> _Exercise brief_
Please transcribe the entries that follow exactly as they stand, skipping each picture.

======== Dataset records ========

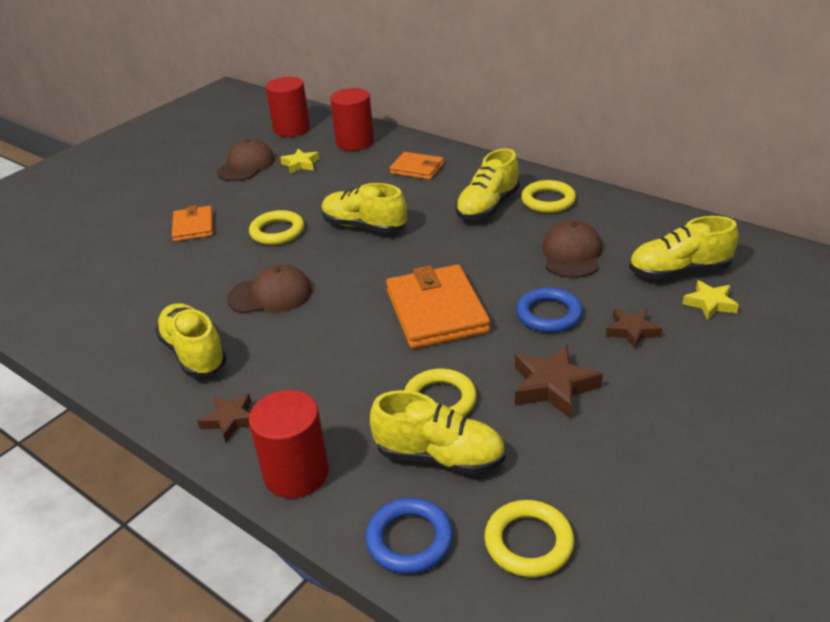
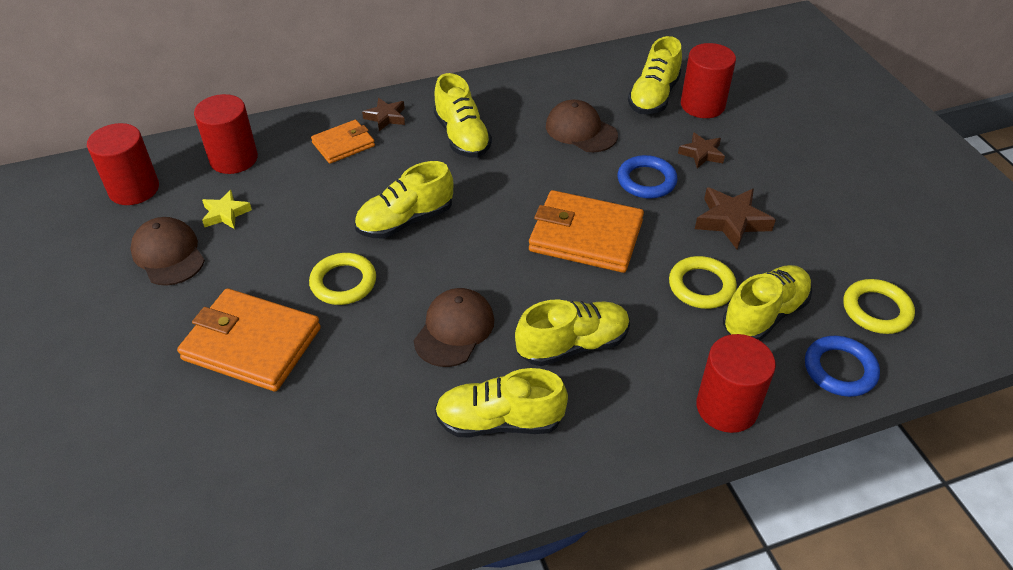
camera: 60 degrees left, 10 degrees up
(193, 226) = (252, 344): orange wallet -> orange wallet, size x1.74
(230, 420) = (625, 427): brown star -> brown star (386, 117)
(301, 356) = (573, 345): none -> yellow shoe
(548, 200) = (492, 102): yellow ring -> none
(710, 303) = (702, 105): yellow star -> red cylinder

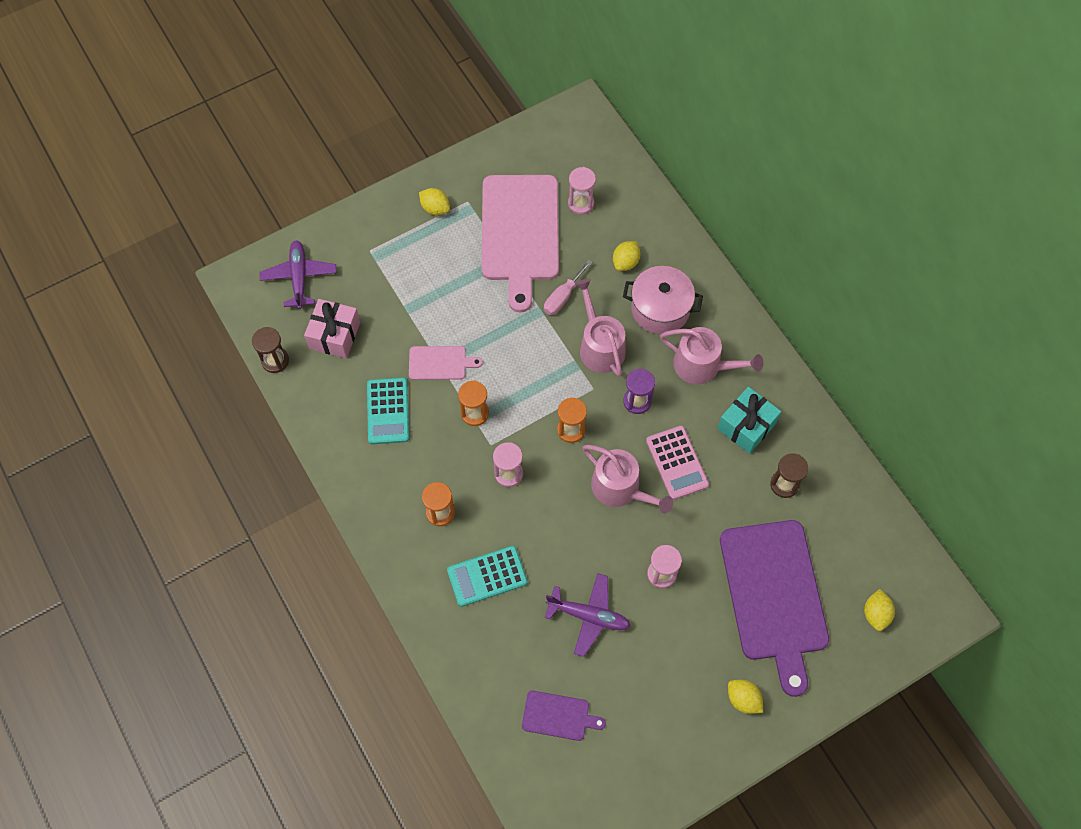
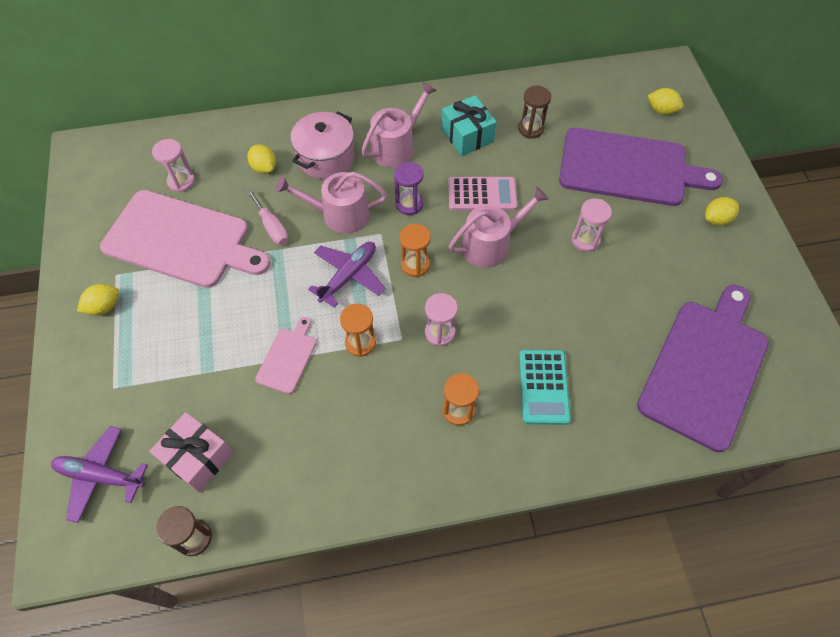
camera: 70 degrees left, 5 degrees down
(388, 411) = (319, 428): turquoise calculator -> none
(558, 716) = (705, 368): purple cutting board -> purple cutting board, size x2.21
(589, 616) = (610, 310): purple plane -> purple plane (349, 276)

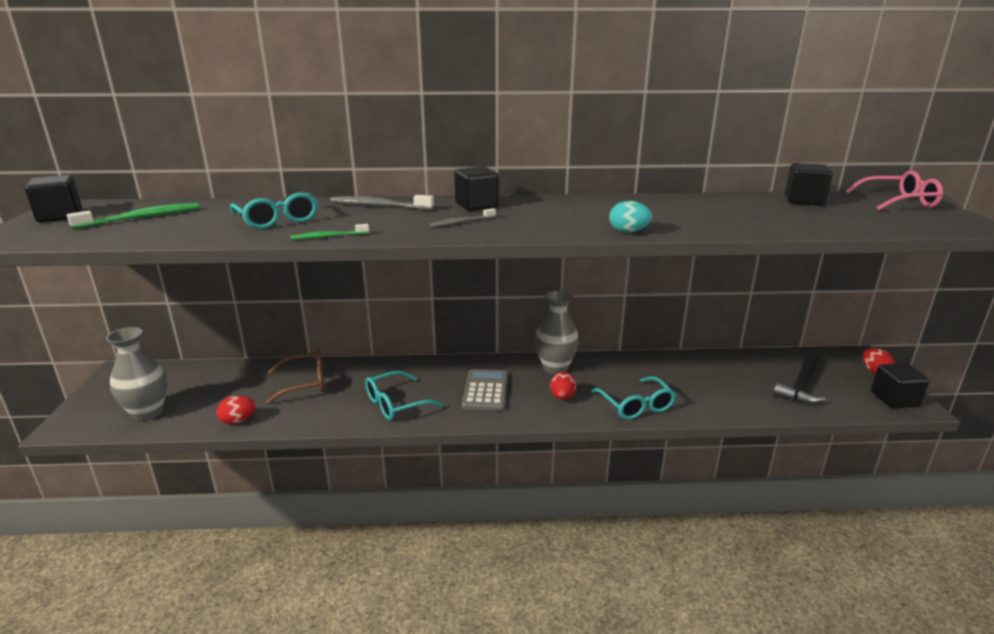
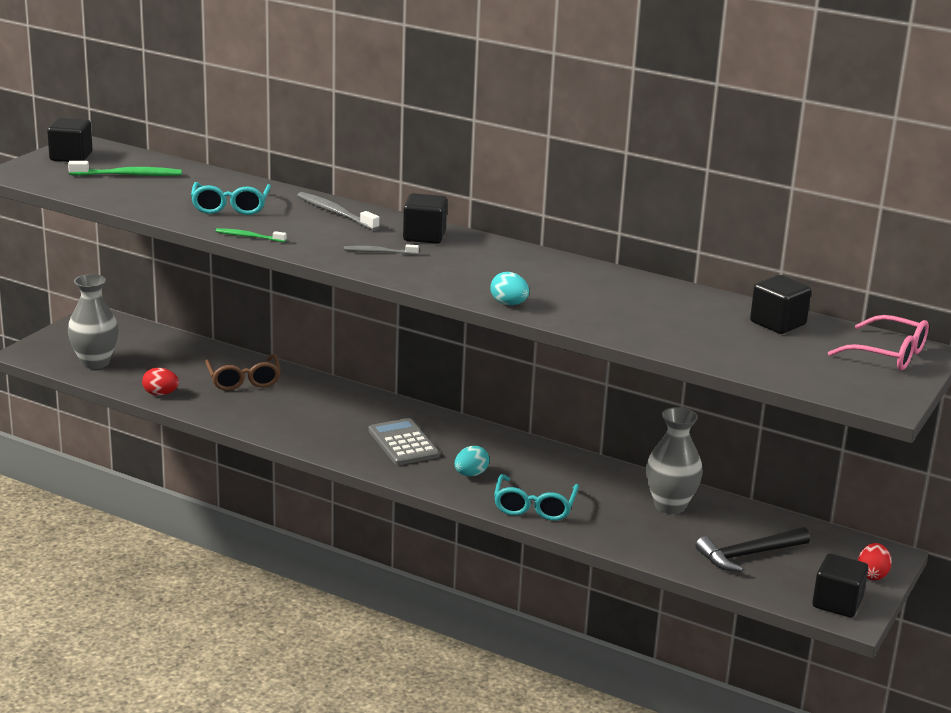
camera: 30 degrees right, 0 degrees up
(305, 383) = (244, 380): brown glasses -> brown glasses turned 60 degrees clockwise
(396, 404) = (306, 426): turquoise glasses -> none
(485, 390) = (403, 443): grey calculator -> grey calculator turned 60 degrees counterclockwise
(555, 368) = (502, 447): grey vase -> grey vase (670, 505)
(562, 397) = (471, 474): red egg -> turquoise egg

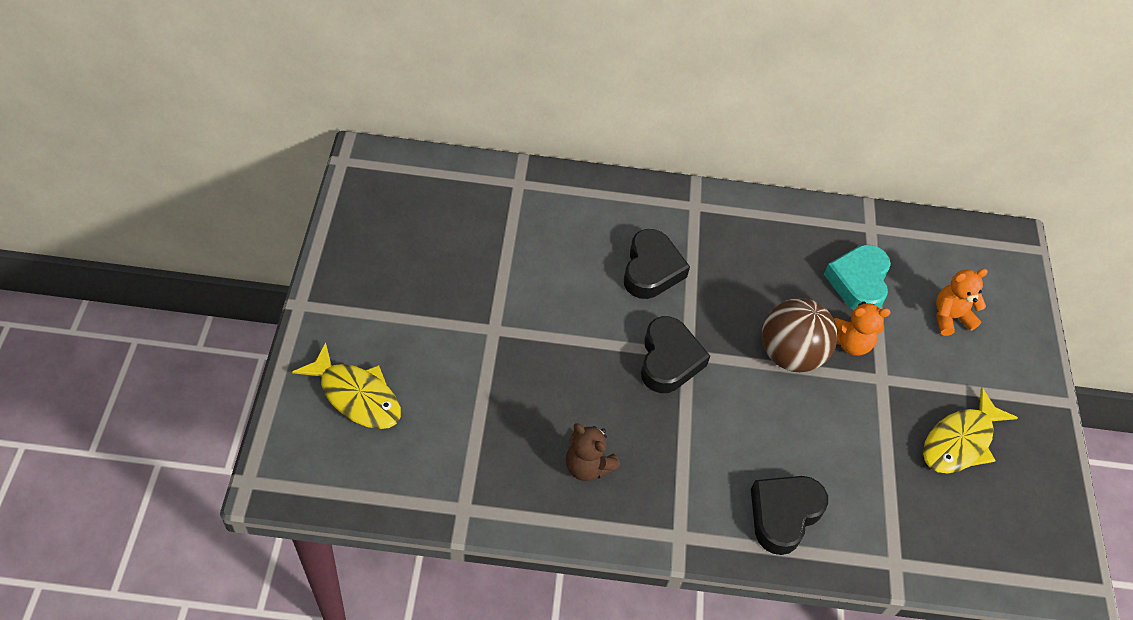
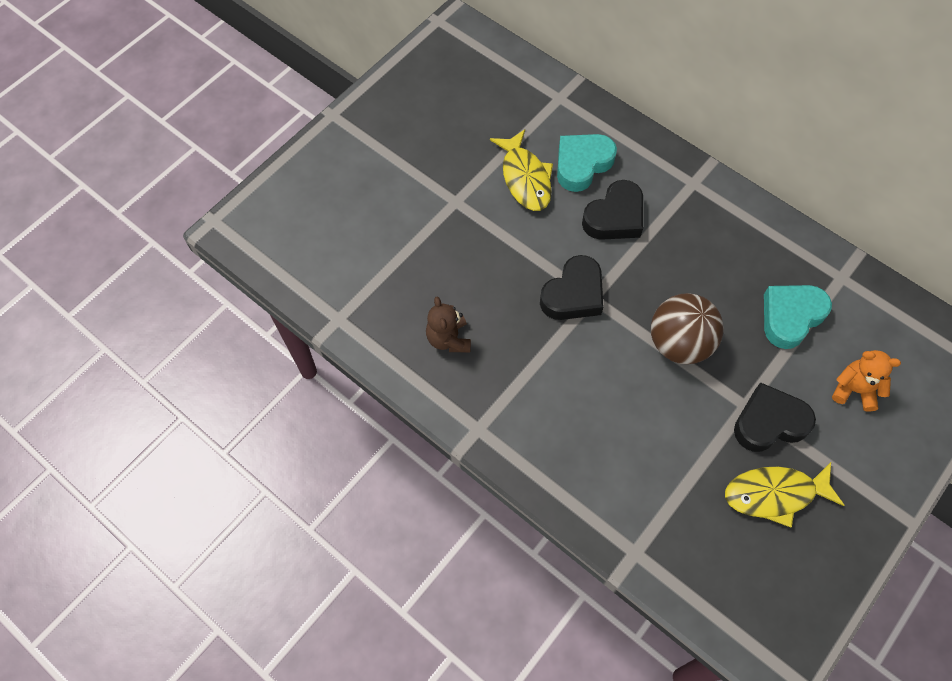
camera: 40 degrees right, 10 degrees up
(356, 396) = (324, 199): yellow fish -> yellow fish (525, 178)
(586, 235) = (582, 164): none -> turquoise heart
(784, 515) = (572, 461): black heart -> black heart (769, 422)
(851, 343) = (741, 362): orange teddy bear -> none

========

> _Task response_
camera: 60 degrees left, 10 degrees up
(193, 226) = (252, 344): orange wallet -> orange wallet, size x1.74
(230, 420) = (625, 427): brown star -> brown star (386, 117)
(301, 356) = (573, 345): none -> yellow shoe
(548, 200) = (492, 102): yellow ring -> none
(710, 303) = (702, 105): yellow star -> red cylinder

camera: 70 degrees left, 5 degrees down
(388, 411) = (319, 428): turquoise calculator -> none
(558, 716) = (705, 368): purple cutting board -> purple cutting board, size x2.21
(589, 616) = (610, 310): purple plane -> purple plane (349, 276)

camera: 30 degrees right, 0 degrees up
(305, 383) = (244, 380): brown glasses -> brown glasses turned 60 degrees clockwise
(396, 404) = (306, 426): turquoise glasses -> none
(485, 390) = (403, 443): grey calculator -> grey calculator turned 60 degrees counterclockwise
(555, 368) = (502, 447): grey vase -> grey vase (670, 505)
(562, 397) = (471, 474): red egg -> turquoise egg

camera: 40 degrees right, 10 degrees up
(356, 396) = (324, 199): yellow fish -> yellow fish (525, 178)
(586, 235) = (582, 164): none -> turquoise heart
(784, 515) = (572, 461): black heart -> black heart (769, 422)
(851, 343) = (741, 362): orange teddy bear -> none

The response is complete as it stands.